Action item =
Set each record down exactly, excluding all images.

- - -

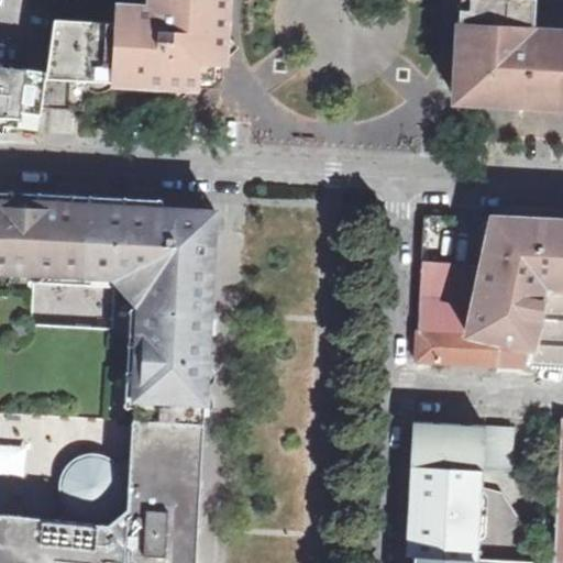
[(58,0),(52,45),(43,109),(85,111),(86,106),(87,100),(92,94),(99,87),(108,83),(119,81),(196,85),(198,85),(199,64),(200,62),(207,62),(222,47),(223,47),(225,0),(58,0)]
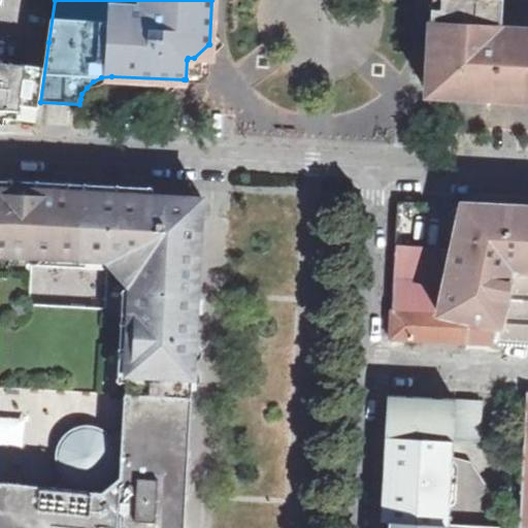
[(433,0),(430,55),(429,55),(427,91),(430,91),(430,95),(456,96),(527,99),(527,31),(506,31),(506,29),(504,28),(502,31),(498,26),(500,24),(501,0),(433,0)]
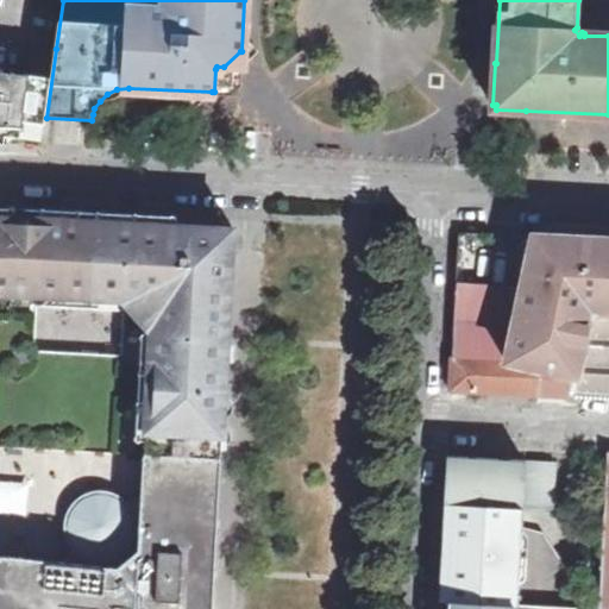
[(0,135),(20,137),(23,120),(36,121),(45,124),(46,118),(56,49),(35,46),(31,81),(0,76),(0,135)]
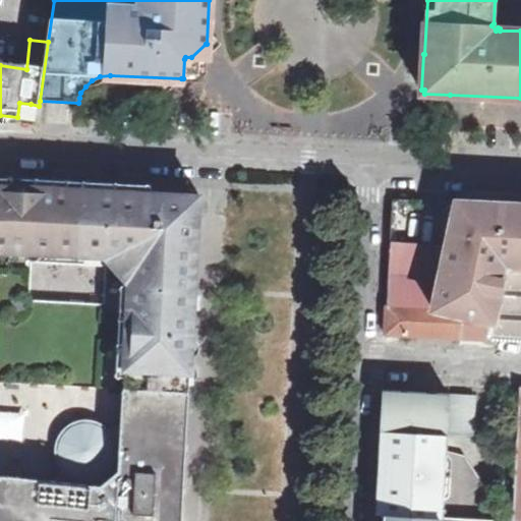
[(183,78),(181,78),(182,80),(189,80),(205,81),(207,44),(206,44),(191,57),(185,57),(184,59),(183,78)]
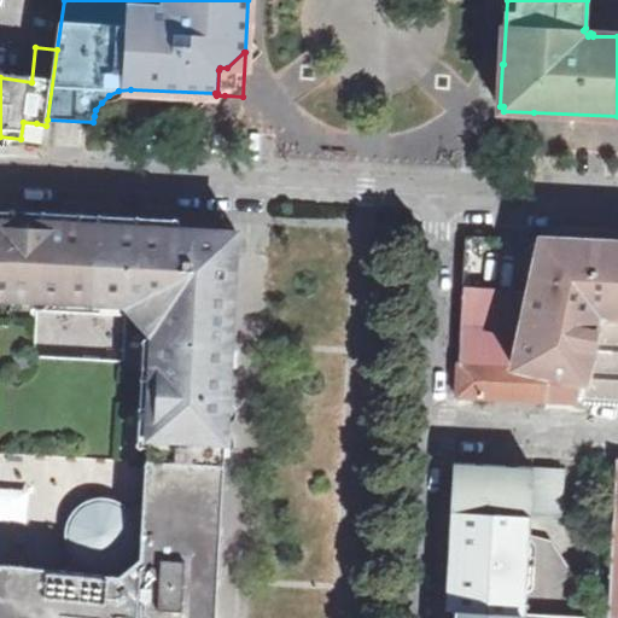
[(216,617),(226,436),(231,342),(223,340),(228,232),(178,229),(179,221),(176,220),(100,215),(98,217),(98,225),(91,225),(82,225),(82,216),(81,214),(44,213),(41,214),(41,215),(42,216),(42,222),(33,221),(15,221),(15,215),(16,215),(16,213),(15,210),(0,209),(0,450),(146,459),(144,509),(132,509),(127,503),(121,500),(112,495),(104,494),(94,495),(86,499),(77,505),(73,511),(70,518),(68,525),(68,534),(69,541),(73,548),(77,554),(76,569),(0,560),(0,617),(216,617)]
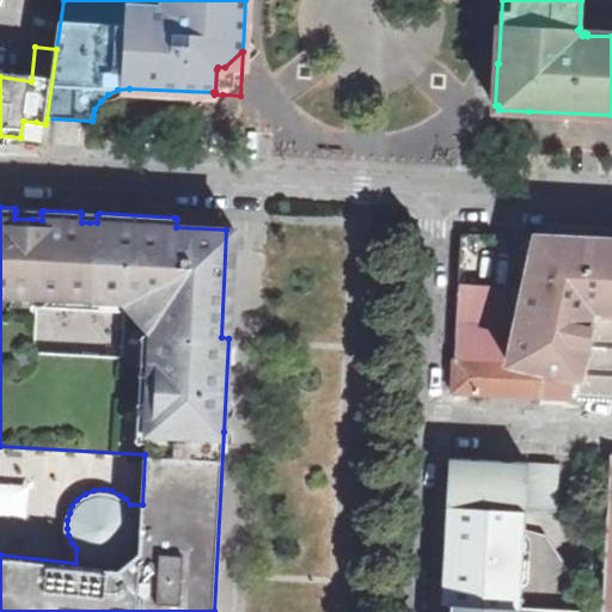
[(611,240),(538,238),(521,312),(509,362),(580,380),(594,319),(600,313),(611,313),(611,240)]
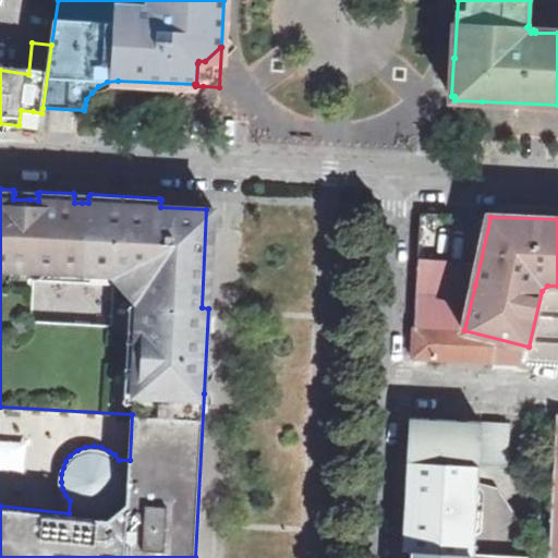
[(413,358),(557,365),(557,286),(547,286),(542,291),(529,347),(464,330),(475,284),(462,281),(447,279),(440,279),(440,267),(417,266),(413,358)]
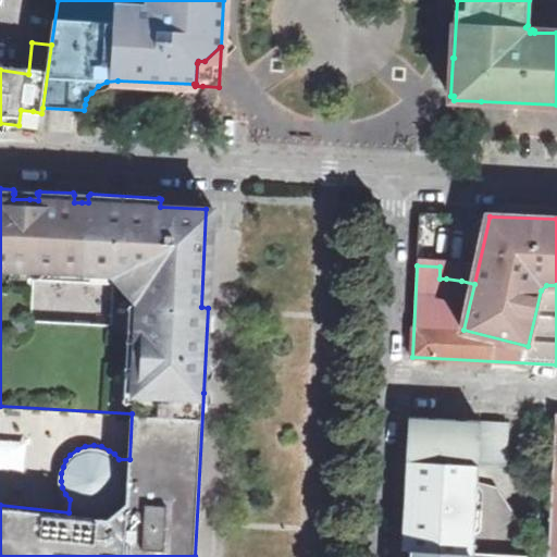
[(409,417),(407,460),(478,465),(480,422),(480,421),(409,417)]
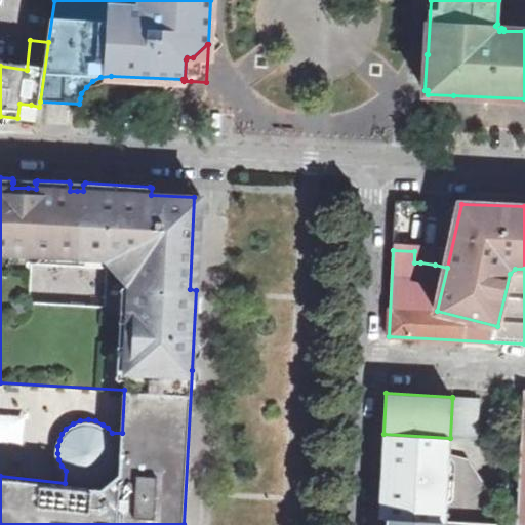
[(480,398),(452,398),(450,438),(478,439),(480,398)]
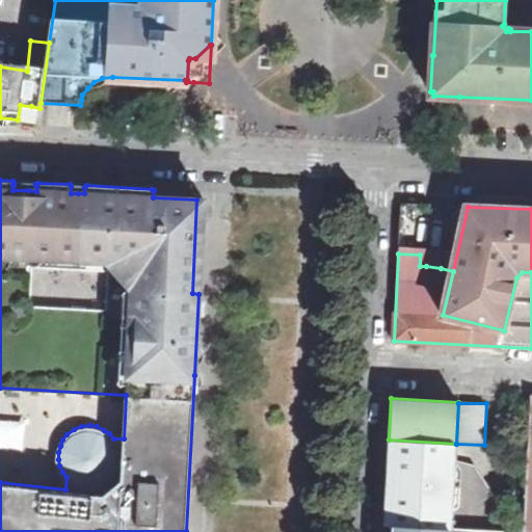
[(384,525),(453,528),(456,444),(389,440),(384,525)]
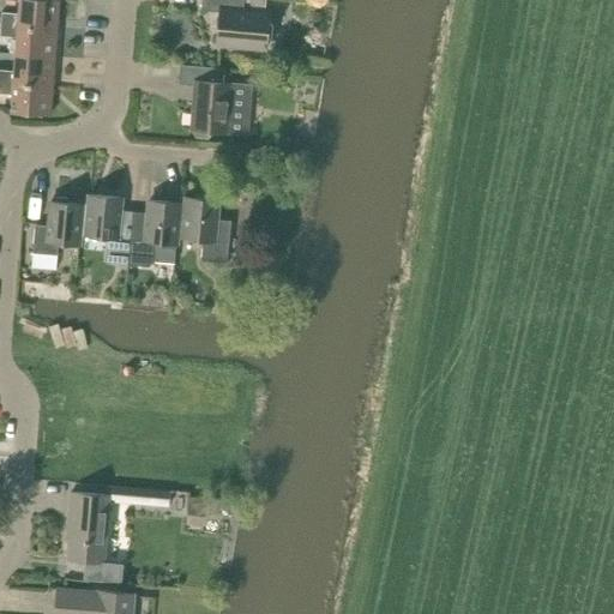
[(59,0),(19,0),(19,13),(2,12),(1,24),(58,29),(59,0)]
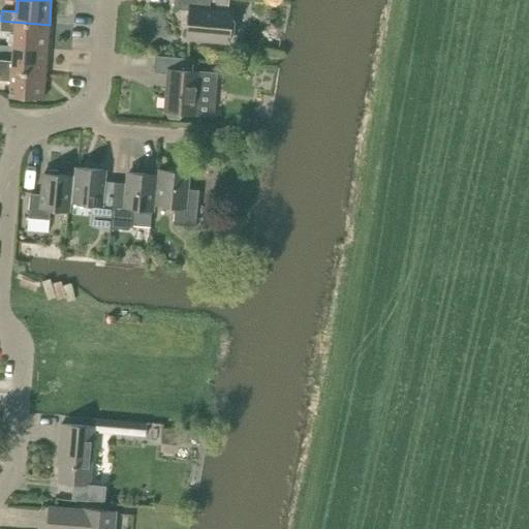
[(210,9),(211,0),(174,0),(174,8),(190,10),(187,37),(229,41),(230,34),(234,32),(235,22),(231,20),(232,11),(210,9)]
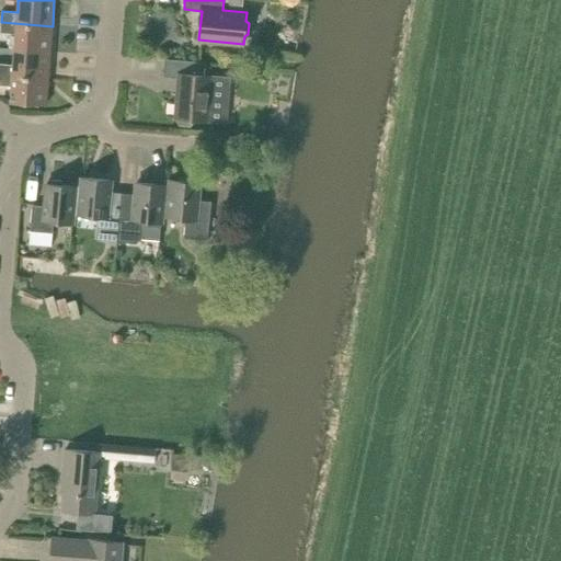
[(15,34),(14,49),(50,52),(53,26),(1,22),(0,33),(15,34)]
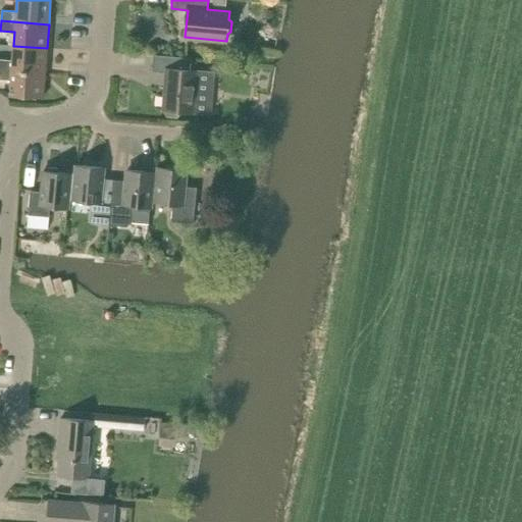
[(0,68),(45,72),(47,48),(13,46),(12,60),(0,58),(0,68)]
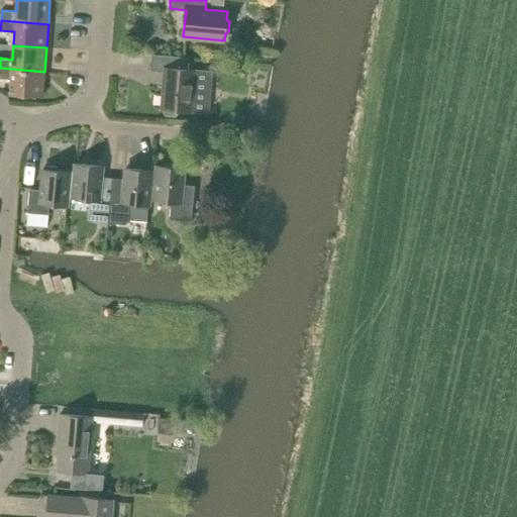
[(182,110),(191,111),(194,70),(188,70),(189,58),(151,55),(150,71),(165,72),(162,109),(166,116),(176,116),(182,110)]
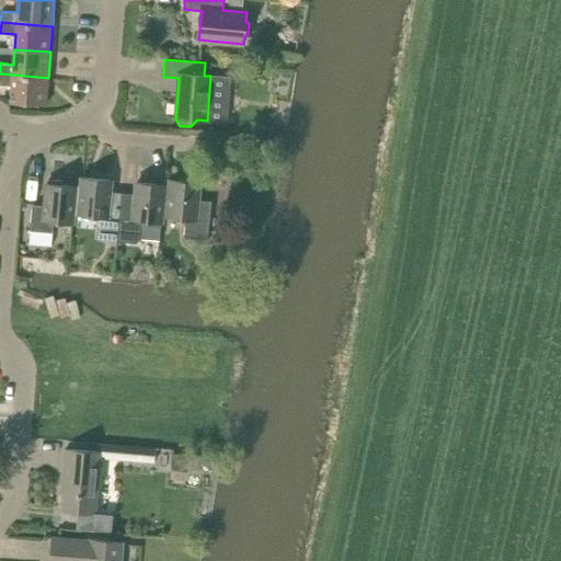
[(46,105),(48,78),(0,73),(0,84),(11,87),(10,102),(46,105)]
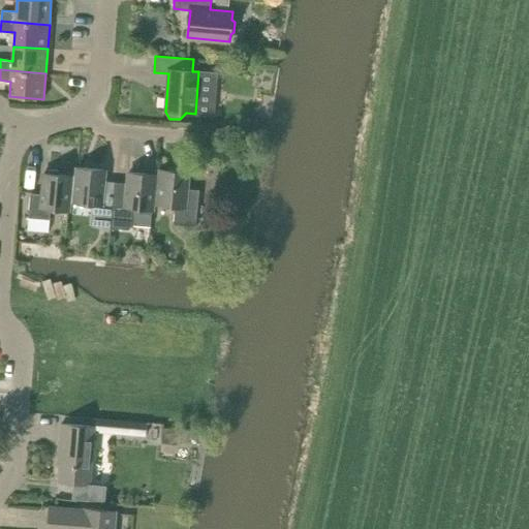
[(103,181),(104,169),(78,167),(76,176),(75,189),(70,189),(68,203),(92,205),(91,215),(90,223),(93,226),(111,228),(115,182),(103,181)]
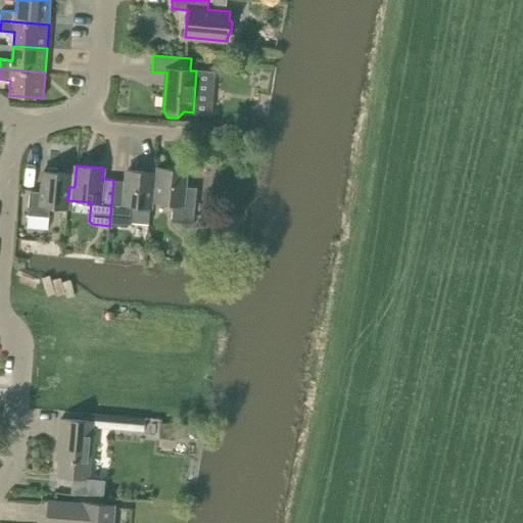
[(159,173),(153,173),(151,202),(173,204),(172,222),(194,224),(197,188),(184,187),(185,170),(159,168),(159,173)]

- - -

Answer space =
[(58,0),(52,45),(43,109),(85,111),(86,106),(87,100),(92,94),(99,87),(108,83),(119,81),(196,85),(198,85),(199,64),(200,62),(207,62),(222,47),(223,47),(225,0),(58,0)]
[(433,0),(430,55),(429,55),(427,91),(430,91),(430,95),(456,96),(527,99),(527,31),(506,31),(506,29),(504,28),(502,31),(498,26),(500,24),(501,0),(433,0)]
[(0,135),(20,137),(23,120),(36,121),(45,124),(46,118),(56,49),(35,46),(31,81),(0,76),(0,135)]
[(183,78),(181,78),(182,80),(189,80),(205,81),(207,44),(206,44),(191,57),(185,57),(184,59),(183,78)]
[(216,617),(226,436),(231,342),(223,340),(228,232),(178,229),(179,221),(176,220),(100,215),(98,217),(98,225),(91,225),(82,225),(82,216),(81,214),(44,213),(41,214),(41,215),(42,216),(42,222),(33,221),(15,221),(15,215),(16,215),(16,213),(15,210),(0,209),(0,450),(146,459),(144,509),(132,509),(127,503),(121,500),(112,495),(104,494),(94,495),(86,499),(77,505),(73,511),(70,518),(68,525),(68,534),(69,541),(73,548),(77,554),(76,569),(0,560),(0,617),(216,617)]
[(611,240),(538,238),(521,312),(509,362),(580,380),(594,319),(600,313),(611,313),(611,240)]
[(413,358),(557,365),(557,286),(547,286),(542,291),(529,347),(464,330),(475,284),(462,281),(447,279),(440,279),(440,267),(417,266),(413,358)]
[(409,417),(407,460),(478,465),(480,422),(480,421),(409,417)]
[(480,398),(452,398),(450,438),(478,439),(480,398)]
[(384,525),(453,528),(456,444),(389,440),(384,525)]
[(59,0),(19,0),(19,13),(2,12),(1,24),(58,29),(59,0)]
[(210,9),(211,0),(174,0),(174,8),(190,10),(187,37),(229,41),(230,34),(234,32),(235,22),(231,20),(232,11),(210,9)]
[(15,34),(14,49),(50,52),(53,26),(1,22),(0,33),(15,34)]
[(0,68),(45,72),(47,48),(13,46),(12,60),(0,58),(0,68)]
[(182,110),(191,111),(194,70),(188,70),(189,58),(151,55),(150,71),(165,72),(162,109),(166,116),(176,116),(182,110)]
[(46,105),(48,78),(0,73),(0,84),(11,87),(10,102),(46,105)]
[(103,181),(104,169),(78,167),(76,176),(75,189),(70,189),(68,203),(92,205),(91,215),(90,223),(93,226),(111,228),(115,182),(103,181)]
[(159,173),(153,173),(151,202),(173,204),(172,222),(194,224),(197,188),(184,187),(185,170),(159,168),(159,173)]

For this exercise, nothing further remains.